(Data provided begins)
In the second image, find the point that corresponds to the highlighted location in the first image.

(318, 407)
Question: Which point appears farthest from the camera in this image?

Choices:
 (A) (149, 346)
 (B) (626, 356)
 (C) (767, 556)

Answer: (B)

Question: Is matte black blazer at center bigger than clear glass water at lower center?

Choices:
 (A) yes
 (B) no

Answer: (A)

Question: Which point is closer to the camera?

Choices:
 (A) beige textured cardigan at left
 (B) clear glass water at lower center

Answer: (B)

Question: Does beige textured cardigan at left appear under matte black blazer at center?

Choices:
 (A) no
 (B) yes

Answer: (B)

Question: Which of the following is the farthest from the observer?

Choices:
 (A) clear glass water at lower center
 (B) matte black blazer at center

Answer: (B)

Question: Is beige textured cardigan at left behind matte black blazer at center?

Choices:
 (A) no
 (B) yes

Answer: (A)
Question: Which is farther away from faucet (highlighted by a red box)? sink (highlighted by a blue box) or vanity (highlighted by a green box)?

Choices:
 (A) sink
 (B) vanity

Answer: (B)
(Data provided ends)
(Data provided begins)
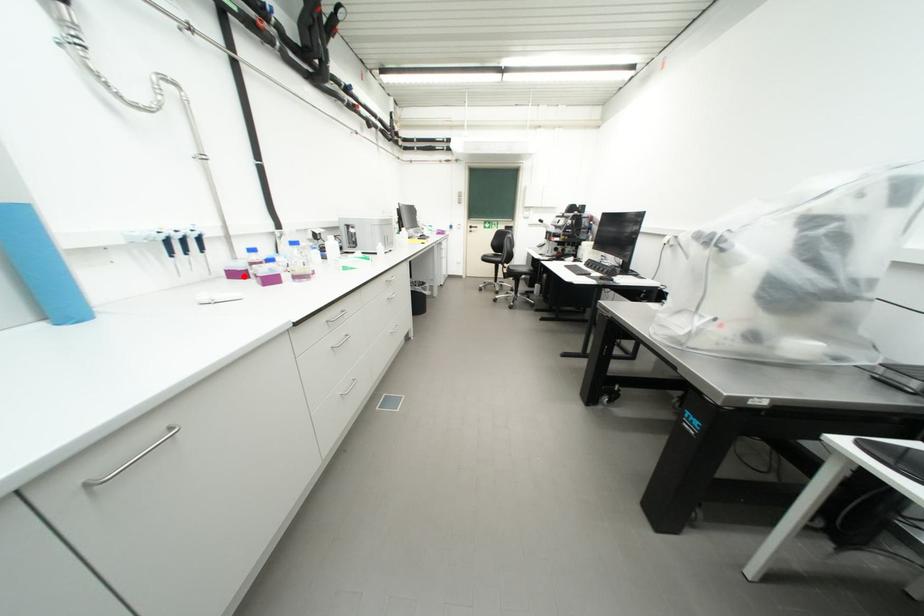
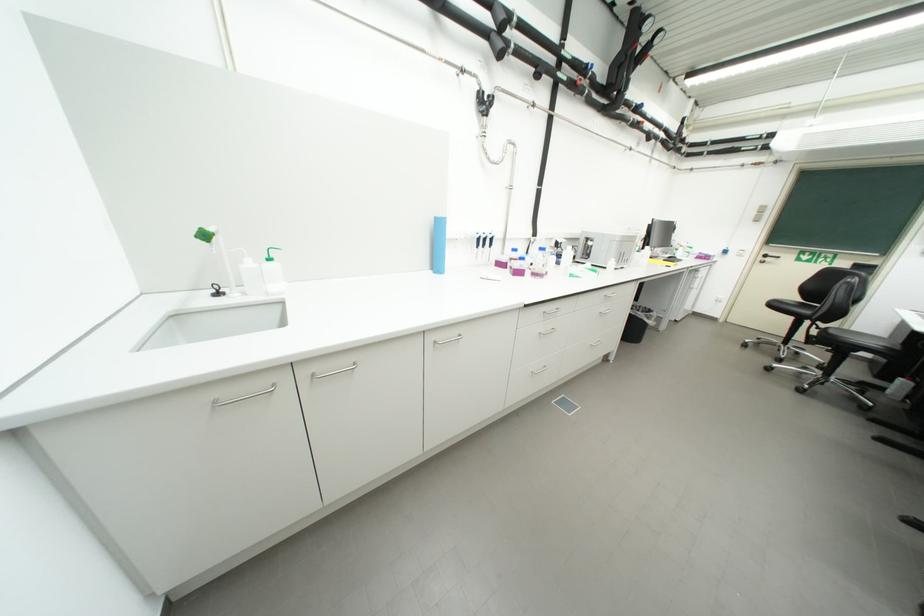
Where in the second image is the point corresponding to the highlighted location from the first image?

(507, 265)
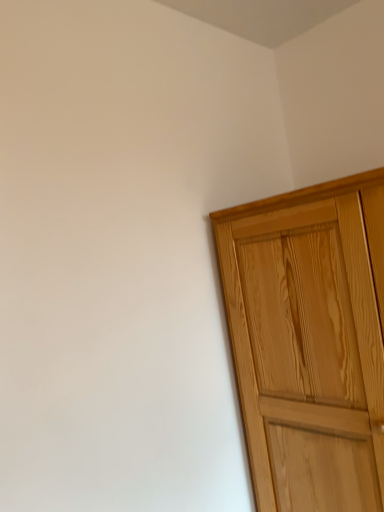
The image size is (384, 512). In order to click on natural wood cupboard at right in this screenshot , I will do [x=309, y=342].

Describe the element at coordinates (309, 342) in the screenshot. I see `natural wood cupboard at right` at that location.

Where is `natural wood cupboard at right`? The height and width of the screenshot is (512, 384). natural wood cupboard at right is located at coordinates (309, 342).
(Data provided ends)
(Data provided begins)
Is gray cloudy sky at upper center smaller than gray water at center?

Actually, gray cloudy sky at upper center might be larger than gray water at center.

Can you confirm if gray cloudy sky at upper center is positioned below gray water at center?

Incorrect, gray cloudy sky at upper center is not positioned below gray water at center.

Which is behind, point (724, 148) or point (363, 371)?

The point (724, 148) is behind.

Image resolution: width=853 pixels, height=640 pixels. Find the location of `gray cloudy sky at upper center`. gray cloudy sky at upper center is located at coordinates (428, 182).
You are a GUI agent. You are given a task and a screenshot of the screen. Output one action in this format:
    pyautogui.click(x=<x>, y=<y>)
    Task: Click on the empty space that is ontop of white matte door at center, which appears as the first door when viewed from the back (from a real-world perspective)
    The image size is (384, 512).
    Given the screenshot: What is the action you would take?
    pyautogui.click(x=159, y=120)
(Data provided ends)
Exercise prompt: Swap "behind" for "in front" in the lines starting at the one containing "Which is behind, point" and ending at the one containing "The point (724, 148) is behind.". Return only those lines, with nothing else altered.

Response to this exercise:
Which is in front, point (724, 148) or point (363, 371)?

The point (724, 148) is in front.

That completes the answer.